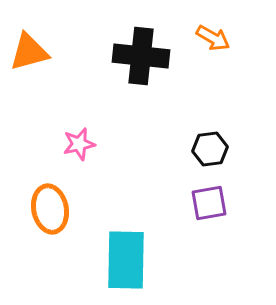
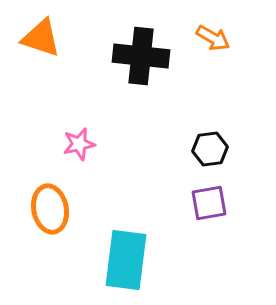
orange triangle: moved 12 px right, 14 px up; rotated 33 degrees clockwise
cyan rectangle: rotated 6 degrees clockwise
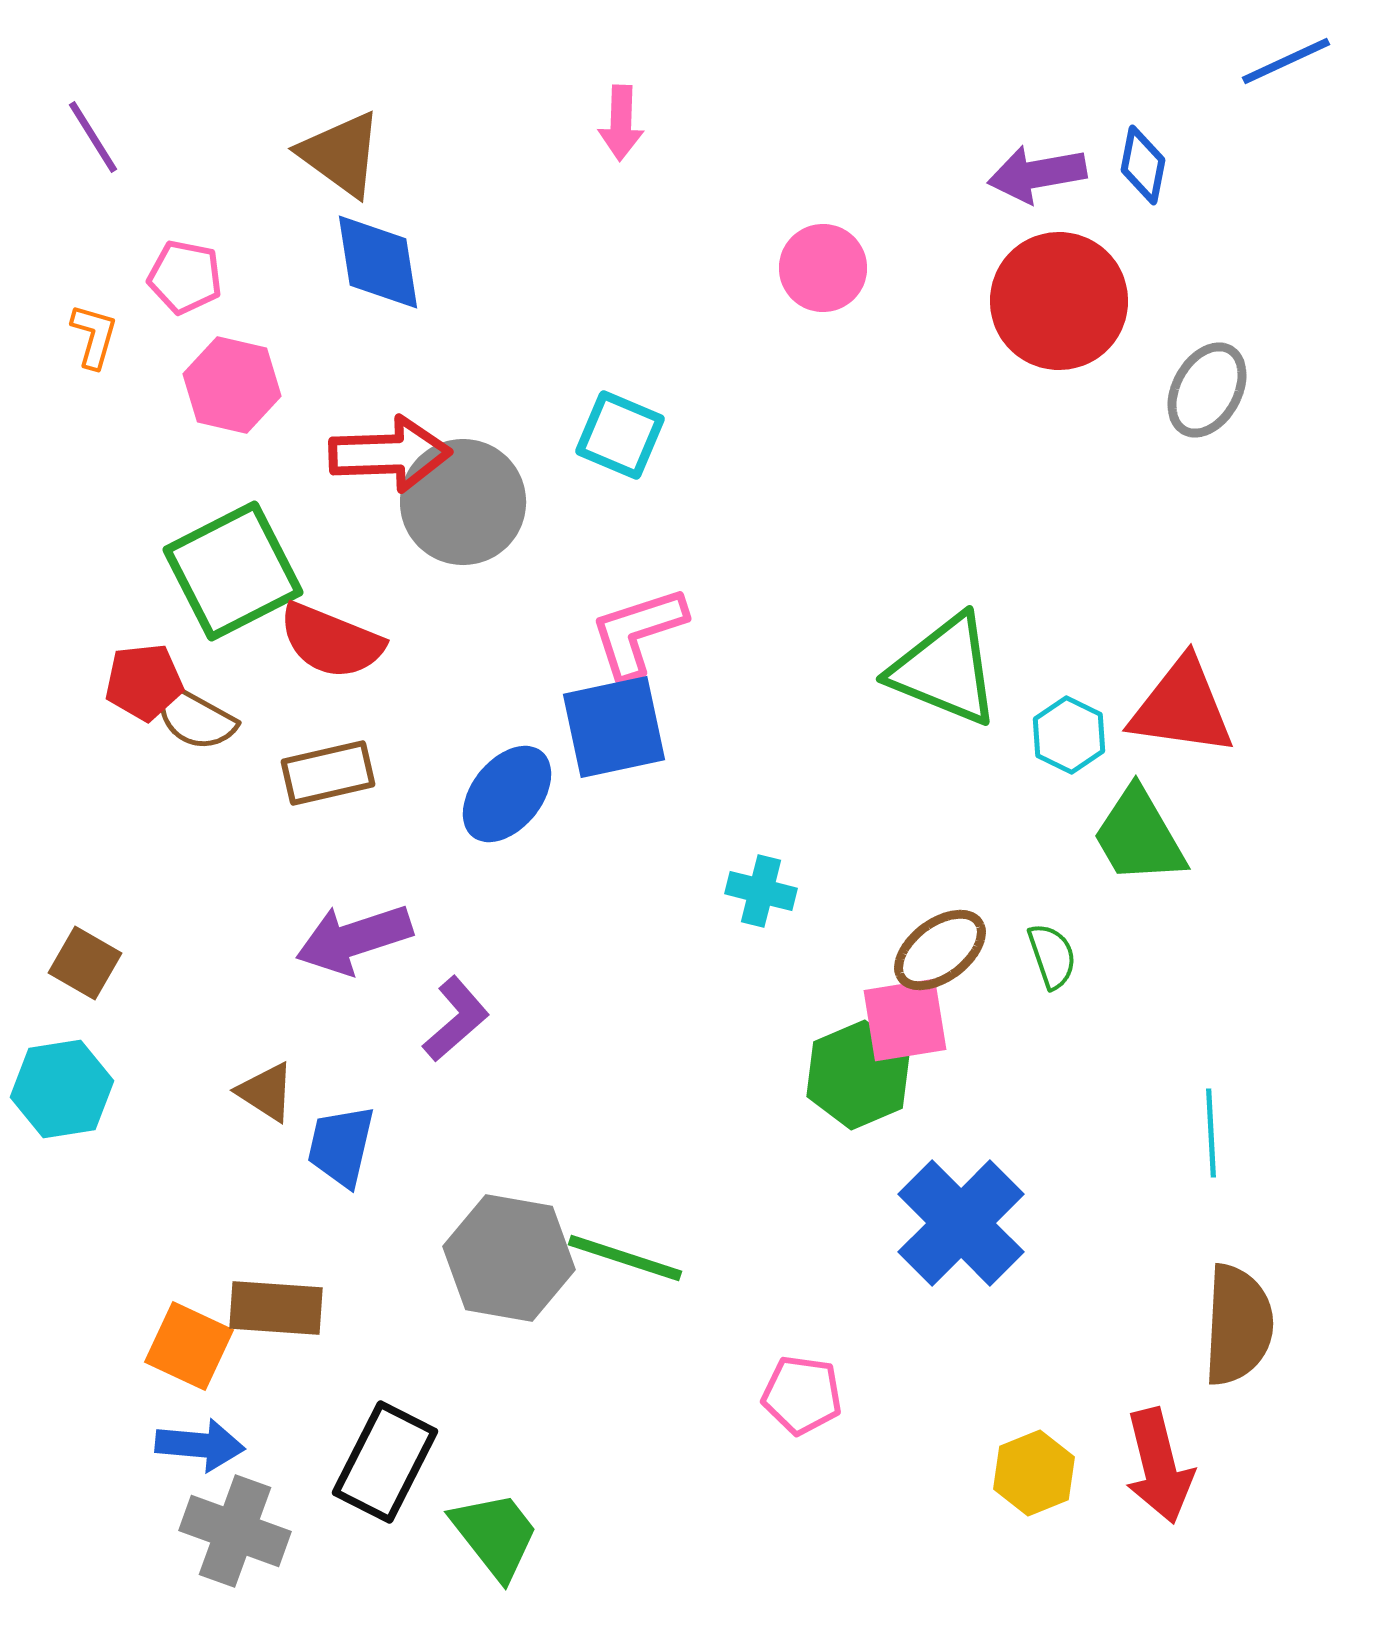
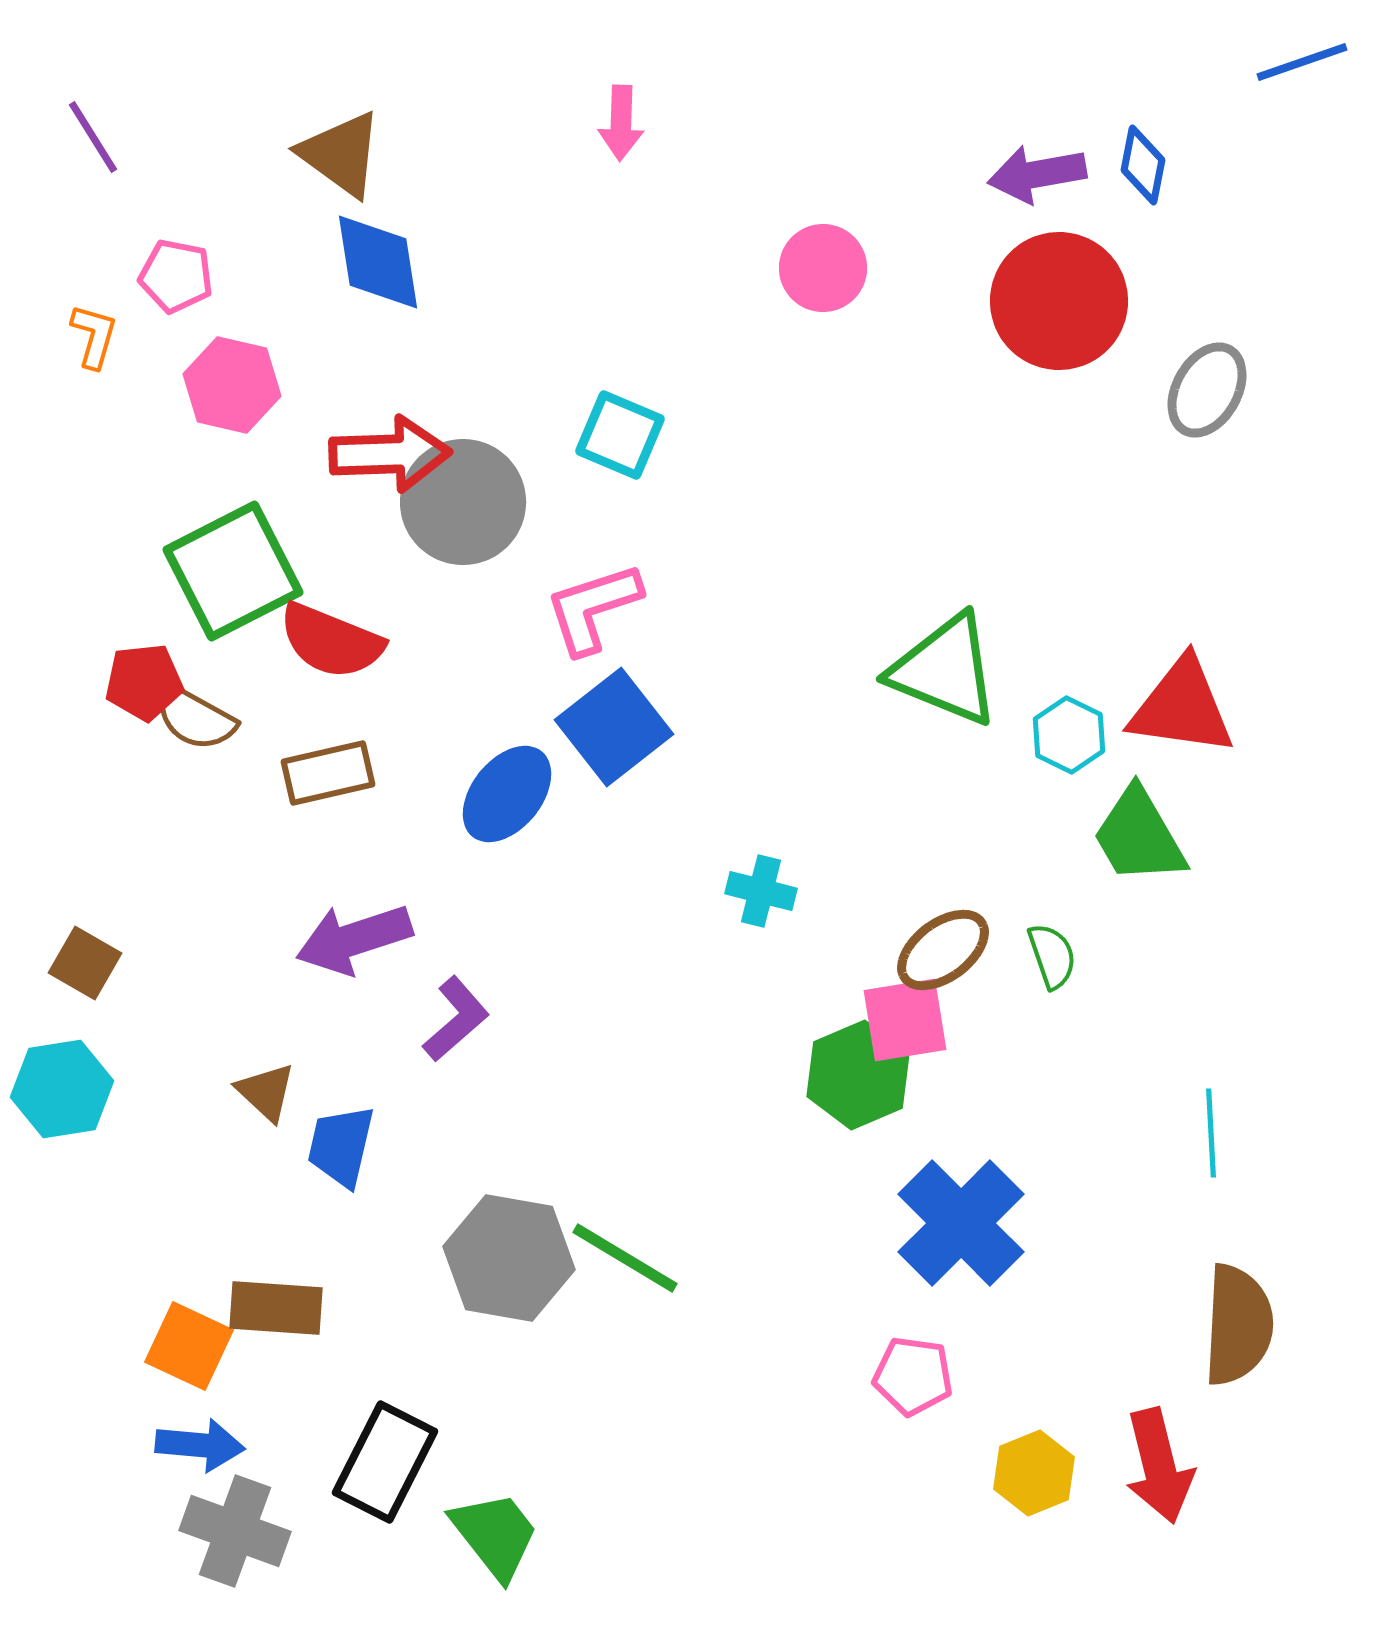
blue line at (1286, 61): moved 16 px right, 1 px down; rotated 6 degrees clockwise
pink pentagon at (185, 277): moved 9 px left, 1 px up
pink L-shape at (638, 632): moved 45 px left, 24 px up
blue square at (614, 727): rotated 26 degrees counterclockwise
brown ellipse at (940, 950): moved 3 px right
brown triangle at (266, 1092): rotated 10 degrees clockwise
green line at (625, 1258): rotated 13 degrees clockwise
pink pentagon at (802, 1395): moved 111 px right, 19 px up
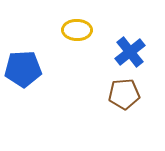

— TRY IT —
Search the entries for the word "triangle", then list each line that holds it.

— EXERCISE RESPONSE —
orange triangle: moved 12 px right, 14 px up; rotated 33 degrees clockwise
brown triangle at (266, 1092): rotated 10 degrees clockwise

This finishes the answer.